◆ MATERIAL PROVIDED ◆

┌────────

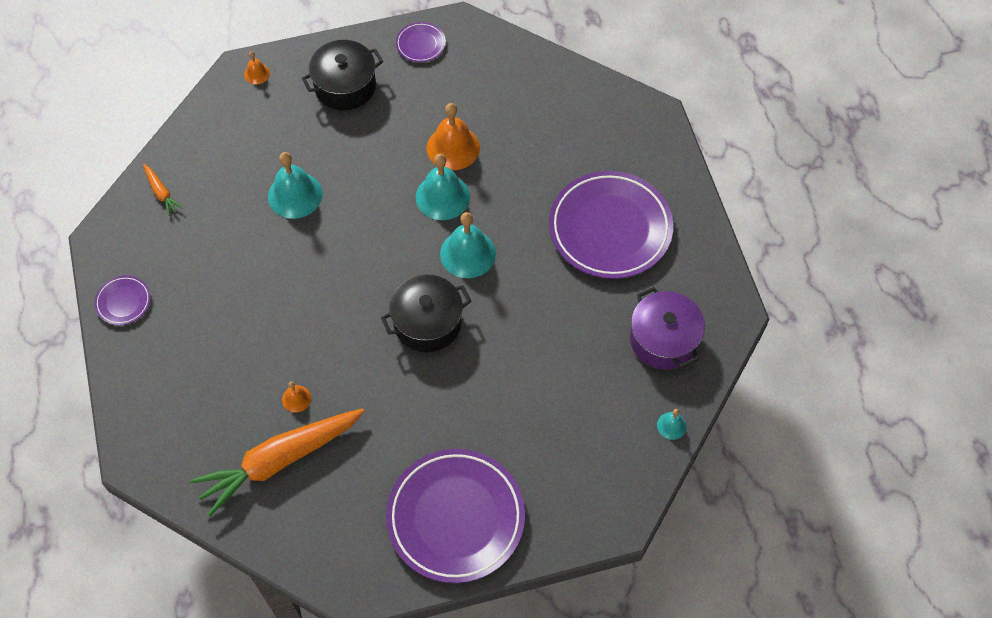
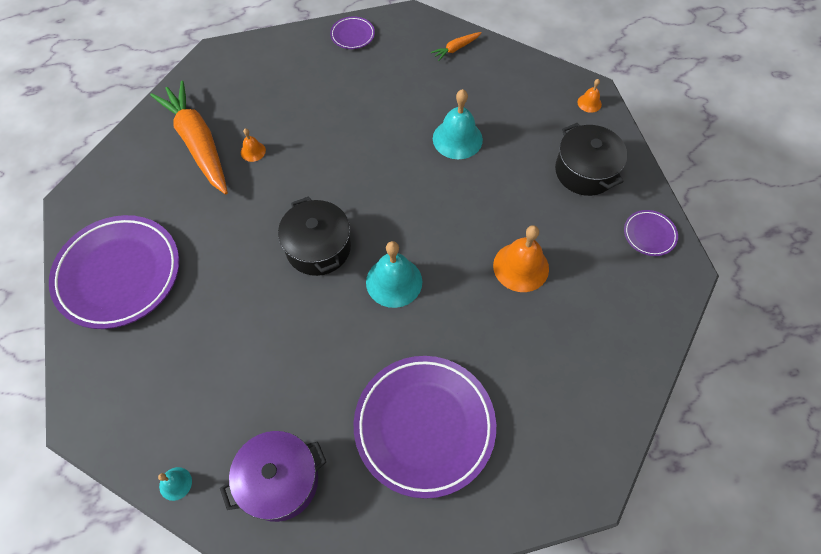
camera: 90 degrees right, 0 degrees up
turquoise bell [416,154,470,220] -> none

└────────
┌────────

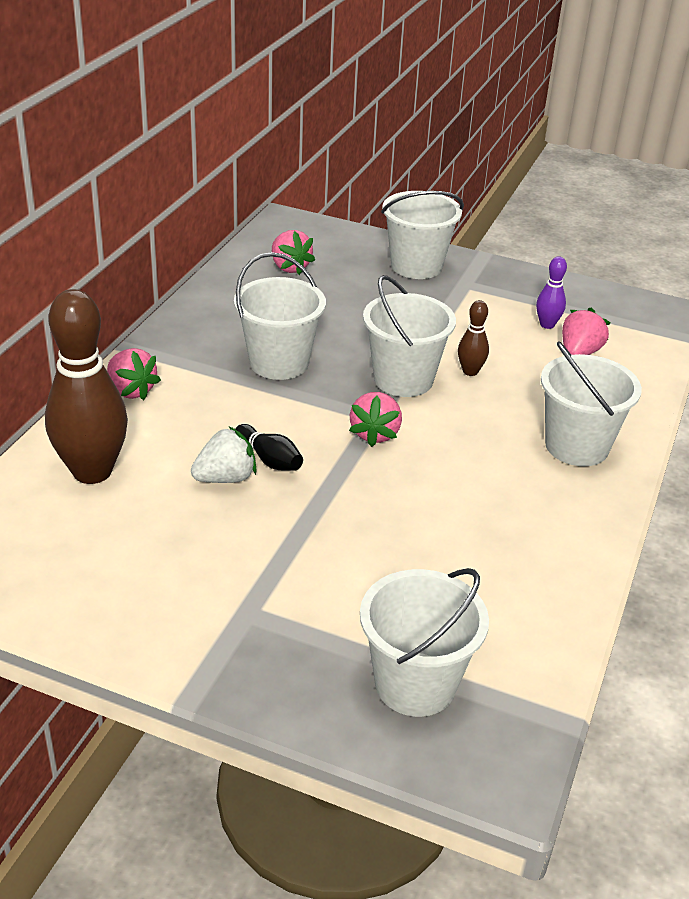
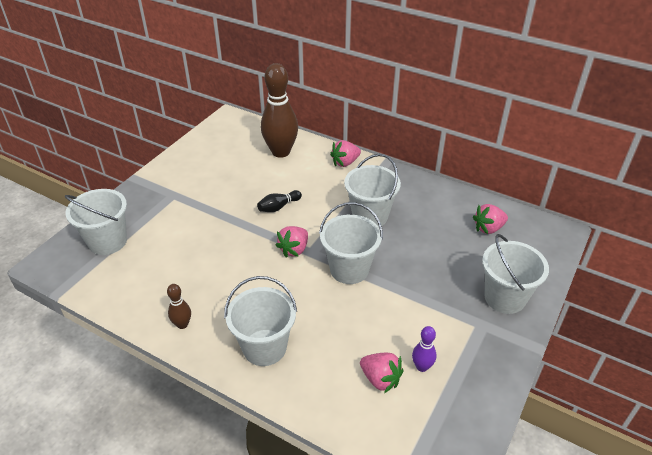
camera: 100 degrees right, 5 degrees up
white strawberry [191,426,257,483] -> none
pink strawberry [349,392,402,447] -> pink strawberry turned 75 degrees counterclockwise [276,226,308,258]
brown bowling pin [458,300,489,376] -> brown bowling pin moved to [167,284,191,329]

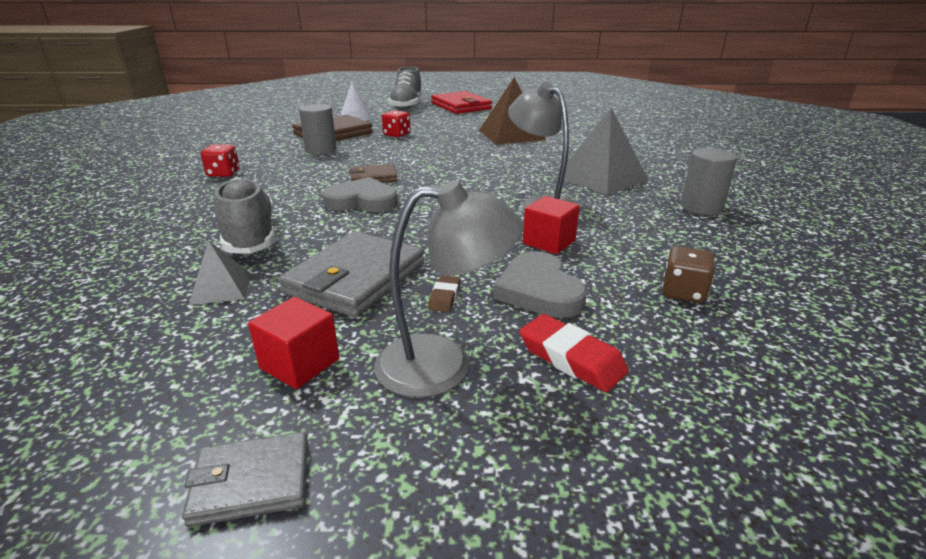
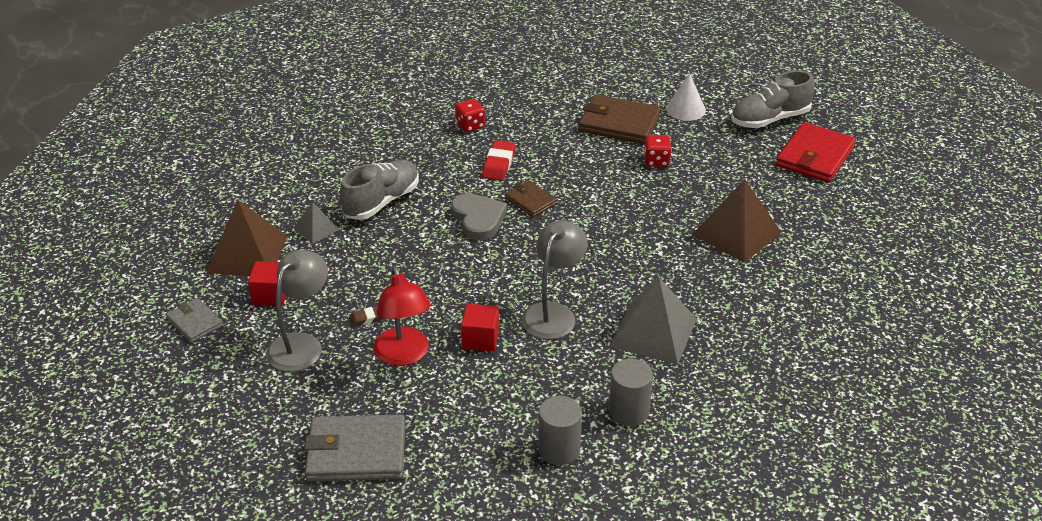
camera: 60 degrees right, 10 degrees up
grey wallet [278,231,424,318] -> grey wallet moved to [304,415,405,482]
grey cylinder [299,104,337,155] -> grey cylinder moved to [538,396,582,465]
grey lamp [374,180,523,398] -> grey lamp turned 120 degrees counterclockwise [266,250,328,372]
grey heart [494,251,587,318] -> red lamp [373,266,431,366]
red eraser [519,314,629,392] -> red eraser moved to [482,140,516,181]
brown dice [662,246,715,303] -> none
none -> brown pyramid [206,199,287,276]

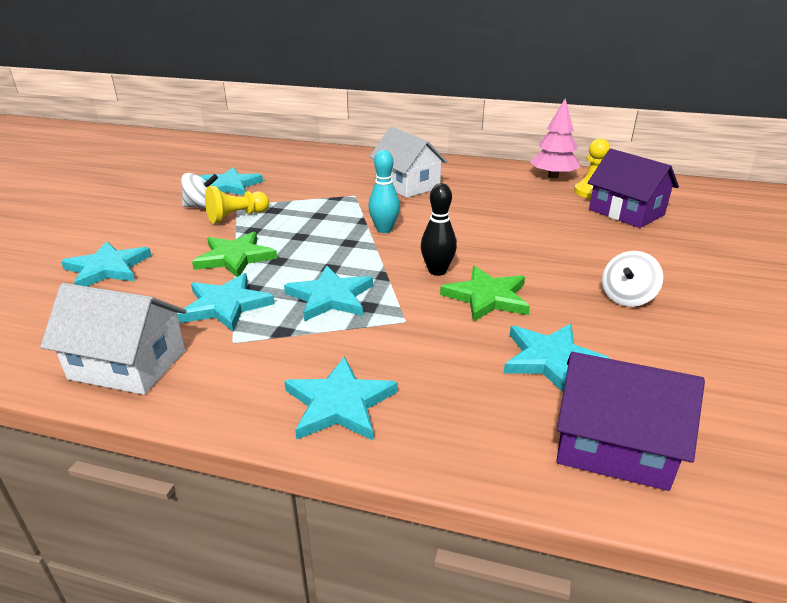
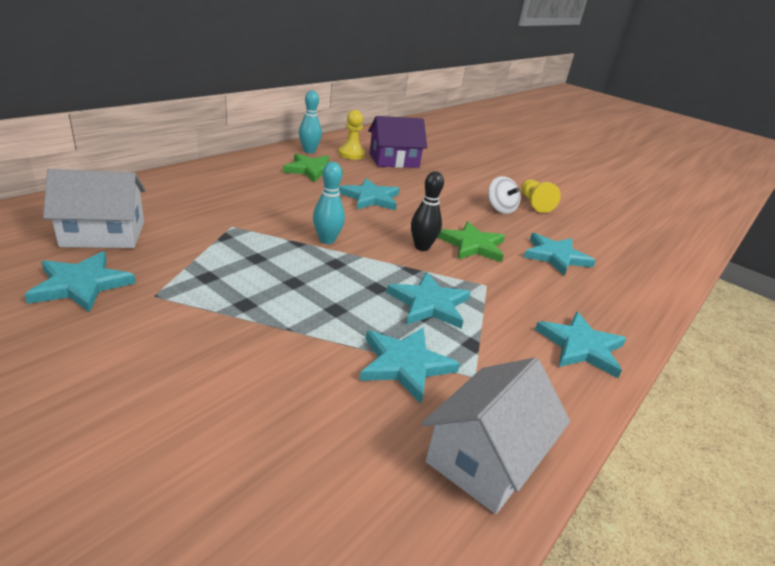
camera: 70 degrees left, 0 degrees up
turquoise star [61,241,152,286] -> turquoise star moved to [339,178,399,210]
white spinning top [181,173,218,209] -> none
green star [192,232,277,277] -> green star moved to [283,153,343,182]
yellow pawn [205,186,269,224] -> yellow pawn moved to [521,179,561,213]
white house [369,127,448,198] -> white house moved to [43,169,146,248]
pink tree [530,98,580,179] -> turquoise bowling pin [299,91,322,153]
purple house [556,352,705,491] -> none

└────────

Above are records; repeat only the lines starting at the line with "camera: 90 degrees right, 0 degrees up" and ending at the line with "turquoise bell [416,154,470,220] -> none", exactly as they appear, both included.

camera: 90 degrees right, 0 degrees up
turquoise bell [416,154,470,220] -> none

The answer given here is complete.